• [PROBLEM REQUIREMENTS]: Reproduce, exactly, the lines of the material below from the line containing "SERVO3 pin PWM: D10 -> D6" through the line containing "LCD3 pin SDA: none -> D4", with both end lines included and nothing else.

*-*-*

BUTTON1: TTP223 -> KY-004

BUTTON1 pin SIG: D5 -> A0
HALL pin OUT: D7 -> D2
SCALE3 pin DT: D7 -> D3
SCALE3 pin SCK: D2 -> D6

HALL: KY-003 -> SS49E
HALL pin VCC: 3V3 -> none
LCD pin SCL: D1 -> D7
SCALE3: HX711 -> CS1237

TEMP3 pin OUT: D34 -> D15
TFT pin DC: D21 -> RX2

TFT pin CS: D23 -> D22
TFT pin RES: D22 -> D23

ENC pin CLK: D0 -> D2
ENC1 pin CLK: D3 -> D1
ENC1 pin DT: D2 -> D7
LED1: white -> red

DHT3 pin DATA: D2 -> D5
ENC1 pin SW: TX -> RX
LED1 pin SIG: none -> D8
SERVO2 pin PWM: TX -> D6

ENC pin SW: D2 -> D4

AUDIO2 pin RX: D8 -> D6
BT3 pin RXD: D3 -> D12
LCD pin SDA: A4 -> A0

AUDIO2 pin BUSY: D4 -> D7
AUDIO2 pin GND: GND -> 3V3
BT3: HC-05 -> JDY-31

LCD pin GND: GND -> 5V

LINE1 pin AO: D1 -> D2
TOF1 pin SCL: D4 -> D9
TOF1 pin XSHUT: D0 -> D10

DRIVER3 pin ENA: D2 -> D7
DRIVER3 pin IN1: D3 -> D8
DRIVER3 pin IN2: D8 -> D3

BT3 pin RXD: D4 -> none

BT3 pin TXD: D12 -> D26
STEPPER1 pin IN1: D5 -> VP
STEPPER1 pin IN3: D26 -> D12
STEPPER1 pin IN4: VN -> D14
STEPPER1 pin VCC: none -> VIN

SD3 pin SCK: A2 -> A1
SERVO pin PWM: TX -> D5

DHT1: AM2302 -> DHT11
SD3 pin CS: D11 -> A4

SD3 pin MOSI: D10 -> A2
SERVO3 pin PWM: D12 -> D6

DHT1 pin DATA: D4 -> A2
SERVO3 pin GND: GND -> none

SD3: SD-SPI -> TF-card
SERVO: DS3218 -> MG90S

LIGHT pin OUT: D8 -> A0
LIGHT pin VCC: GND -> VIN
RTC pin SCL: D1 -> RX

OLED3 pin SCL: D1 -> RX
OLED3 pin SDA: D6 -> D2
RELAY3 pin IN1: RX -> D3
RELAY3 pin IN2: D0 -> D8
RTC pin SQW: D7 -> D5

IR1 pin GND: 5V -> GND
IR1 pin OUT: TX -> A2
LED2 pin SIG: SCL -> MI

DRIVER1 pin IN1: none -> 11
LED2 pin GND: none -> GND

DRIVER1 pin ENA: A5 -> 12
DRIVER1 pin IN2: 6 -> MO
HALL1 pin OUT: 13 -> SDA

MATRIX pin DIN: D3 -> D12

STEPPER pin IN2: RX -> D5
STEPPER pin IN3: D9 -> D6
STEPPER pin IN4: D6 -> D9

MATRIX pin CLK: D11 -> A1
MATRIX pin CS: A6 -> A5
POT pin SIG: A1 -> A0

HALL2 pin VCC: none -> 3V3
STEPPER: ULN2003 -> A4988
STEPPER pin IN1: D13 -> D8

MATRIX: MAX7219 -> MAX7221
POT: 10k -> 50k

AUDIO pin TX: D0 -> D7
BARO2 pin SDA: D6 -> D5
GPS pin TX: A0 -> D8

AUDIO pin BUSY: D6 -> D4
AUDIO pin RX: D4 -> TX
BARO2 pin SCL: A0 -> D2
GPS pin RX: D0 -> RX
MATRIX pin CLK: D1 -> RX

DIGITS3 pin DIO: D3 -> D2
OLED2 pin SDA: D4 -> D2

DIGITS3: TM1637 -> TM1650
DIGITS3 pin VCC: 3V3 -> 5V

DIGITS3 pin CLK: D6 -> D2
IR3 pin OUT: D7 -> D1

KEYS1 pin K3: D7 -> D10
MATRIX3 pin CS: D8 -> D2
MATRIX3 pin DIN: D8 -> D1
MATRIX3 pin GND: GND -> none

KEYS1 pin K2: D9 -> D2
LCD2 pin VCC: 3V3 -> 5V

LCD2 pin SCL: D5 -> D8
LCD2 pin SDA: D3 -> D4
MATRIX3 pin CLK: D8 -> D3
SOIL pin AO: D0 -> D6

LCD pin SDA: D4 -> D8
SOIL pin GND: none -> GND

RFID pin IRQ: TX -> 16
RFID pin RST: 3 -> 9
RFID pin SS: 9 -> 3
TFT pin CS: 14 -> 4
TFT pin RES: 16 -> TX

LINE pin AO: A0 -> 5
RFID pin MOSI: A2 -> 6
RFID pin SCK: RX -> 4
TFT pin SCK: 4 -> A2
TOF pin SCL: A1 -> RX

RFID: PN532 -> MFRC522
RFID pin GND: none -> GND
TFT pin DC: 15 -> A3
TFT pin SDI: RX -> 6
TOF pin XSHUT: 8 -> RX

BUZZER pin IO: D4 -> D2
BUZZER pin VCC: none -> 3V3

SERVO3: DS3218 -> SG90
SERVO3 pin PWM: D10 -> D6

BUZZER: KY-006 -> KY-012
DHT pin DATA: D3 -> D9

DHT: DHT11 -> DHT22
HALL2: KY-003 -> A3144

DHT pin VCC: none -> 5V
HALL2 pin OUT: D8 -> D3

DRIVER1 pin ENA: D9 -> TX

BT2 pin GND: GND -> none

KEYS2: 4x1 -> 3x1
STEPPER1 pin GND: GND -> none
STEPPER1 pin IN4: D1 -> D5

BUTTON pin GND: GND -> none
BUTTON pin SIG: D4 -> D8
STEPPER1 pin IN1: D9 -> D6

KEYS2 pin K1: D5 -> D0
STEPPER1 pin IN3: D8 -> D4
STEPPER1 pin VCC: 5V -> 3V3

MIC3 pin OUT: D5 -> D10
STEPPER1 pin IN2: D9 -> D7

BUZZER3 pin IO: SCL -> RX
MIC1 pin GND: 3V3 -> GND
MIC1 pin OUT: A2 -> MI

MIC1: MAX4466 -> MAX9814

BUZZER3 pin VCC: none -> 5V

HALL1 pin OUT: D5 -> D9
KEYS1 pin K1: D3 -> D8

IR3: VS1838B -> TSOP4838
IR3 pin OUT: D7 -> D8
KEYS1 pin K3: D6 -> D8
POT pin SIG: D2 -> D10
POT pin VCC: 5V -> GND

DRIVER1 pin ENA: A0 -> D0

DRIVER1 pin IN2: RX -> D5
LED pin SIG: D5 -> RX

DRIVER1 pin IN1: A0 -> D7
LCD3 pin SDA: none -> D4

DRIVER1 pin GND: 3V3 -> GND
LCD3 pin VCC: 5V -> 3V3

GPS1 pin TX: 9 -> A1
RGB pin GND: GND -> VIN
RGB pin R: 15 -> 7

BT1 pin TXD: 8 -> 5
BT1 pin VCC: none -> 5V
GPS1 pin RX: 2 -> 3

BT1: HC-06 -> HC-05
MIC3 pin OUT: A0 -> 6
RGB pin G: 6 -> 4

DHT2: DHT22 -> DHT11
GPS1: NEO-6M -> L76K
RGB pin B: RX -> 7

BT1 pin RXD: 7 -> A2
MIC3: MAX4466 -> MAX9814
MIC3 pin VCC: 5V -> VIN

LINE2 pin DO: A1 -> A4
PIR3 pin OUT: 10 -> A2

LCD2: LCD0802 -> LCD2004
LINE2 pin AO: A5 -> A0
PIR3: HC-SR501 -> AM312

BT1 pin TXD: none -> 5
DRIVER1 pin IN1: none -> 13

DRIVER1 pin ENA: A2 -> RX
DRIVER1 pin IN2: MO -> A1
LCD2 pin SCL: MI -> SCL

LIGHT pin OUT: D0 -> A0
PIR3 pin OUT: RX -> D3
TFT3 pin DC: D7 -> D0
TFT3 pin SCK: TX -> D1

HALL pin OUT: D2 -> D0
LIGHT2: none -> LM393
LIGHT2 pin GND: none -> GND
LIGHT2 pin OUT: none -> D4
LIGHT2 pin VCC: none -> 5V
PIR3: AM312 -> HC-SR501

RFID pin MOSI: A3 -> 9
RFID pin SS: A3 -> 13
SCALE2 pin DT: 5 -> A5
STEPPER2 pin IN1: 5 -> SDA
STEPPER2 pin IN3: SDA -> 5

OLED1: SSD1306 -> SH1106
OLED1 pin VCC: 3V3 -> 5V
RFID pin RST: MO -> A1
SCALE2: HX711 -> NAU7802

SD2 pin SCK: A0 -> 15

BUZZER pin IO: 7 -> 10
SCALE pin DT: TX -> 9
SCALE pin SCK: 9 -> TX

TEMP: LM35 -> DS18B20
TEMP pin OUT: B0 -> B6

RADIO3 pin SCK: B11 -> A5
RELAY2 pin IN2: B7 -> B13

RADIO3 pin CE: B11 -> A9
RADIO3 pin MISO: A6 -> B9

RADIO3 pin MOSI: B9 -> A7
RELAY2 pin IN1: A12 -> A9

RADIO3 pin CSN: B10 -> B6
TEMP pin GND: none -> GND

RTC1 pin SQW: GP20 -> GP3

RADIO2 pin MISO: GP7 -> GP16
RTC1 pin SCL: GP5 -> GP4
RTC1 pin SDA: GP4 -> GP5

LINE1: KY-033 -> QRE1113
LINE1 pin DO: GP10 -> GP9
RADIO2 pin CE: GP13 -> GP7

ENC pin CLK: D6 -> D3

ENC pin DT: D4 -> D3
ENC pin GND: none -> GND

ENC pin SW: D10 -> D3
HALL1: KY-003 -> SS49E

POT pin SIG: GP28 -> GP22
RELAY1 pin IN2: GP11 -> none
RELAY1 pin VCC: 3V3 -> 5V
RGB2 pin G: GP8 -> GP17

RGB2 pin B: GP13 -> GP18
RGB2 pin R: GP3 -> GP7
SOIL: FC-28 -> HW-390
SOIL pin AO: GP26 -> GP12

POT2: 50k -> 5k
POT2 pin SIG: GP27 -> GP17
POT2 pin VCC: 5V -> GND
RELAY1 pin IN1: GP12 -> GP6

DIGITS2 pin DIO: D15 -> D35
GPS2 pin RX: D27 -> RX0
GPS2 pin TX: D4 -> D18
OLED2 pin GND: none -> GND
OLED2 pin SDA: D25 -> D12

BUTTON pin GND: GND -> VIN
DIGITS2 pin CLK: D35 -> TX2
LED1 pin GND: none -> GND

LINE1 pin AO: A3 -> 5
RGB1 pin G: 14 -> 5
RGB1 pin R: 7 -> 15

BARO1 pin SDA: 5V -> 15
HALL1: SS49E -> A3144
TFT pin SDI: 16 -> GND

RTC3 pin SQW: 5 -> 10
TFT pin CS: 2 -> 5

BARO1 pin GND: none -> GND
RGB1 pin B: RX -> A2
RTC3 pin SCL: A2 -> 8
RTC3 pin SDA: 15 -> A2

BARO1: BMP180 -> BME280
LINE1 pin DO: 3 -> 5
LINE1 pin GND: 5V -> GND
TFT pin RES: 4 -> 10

*-*-*

• [ANSWER TO THE PROBLEM]:
SERVO3 pin PWM: D10 -> D6

BUZZER: KY-006 -> KY-012
DHT pin DATA: D3 -> D9

DHT: DHT11 -> DHT22
HALL2: KY-003 -> A3144

DHT pin VCC: none -> 5V
HALL2 pin OUT: D8 -> D3

DRIVER1 pin ENA: D9 -> TX

BT2 pin GND: GND -> none

KEYS2: 4x1 -> 3x1
STEPPER1 pin GND: GND -> none
STEPPER1 pin IN4: D1 -> D5

BUTTON pin GND: GND -> none
BUTTON pin SIG: D4 -> D8
STEPPER1 pin IN1: D9 -> D6

KEYS2 pin K1: D5 -> D0
STEPPER1 pin IN3: D8 -> D4
STEPPER1 pin VCC: 5V -> 3V3

MIC3 pin OUT: D5 -> D10
STEPPER1 pin IN2: D9 -> D7

BUZZER3 pin IO: SCL -> RX
MIC1 pin GND: 3V3 -> GND
MIC1 pin OUT: A2 -> MI

MIC1: MAX4466 -> MAX9814

BUZZER3 pin VCC: none -> 5V

HALL1 pin OUT: D5 -> D9
KEYS1 pin K1: D3 -> D8

IR3: VS1838B -> TSOP4838
IR3 pin OUT: D7 -> D8
KEYS1 pin K3: D6 -> D8
POT pin SIG: D2 -> D10
POT pin VCC: 5V -> GND

DRIVER1 pin ENA: A0 -> D0

DRIVER1 pin IN2: RX -> D5
LED pin SIG: D5 -> RX

DRIVER1 pin IN1: A0 -> D7
LCD3 pin SDA: none -> D4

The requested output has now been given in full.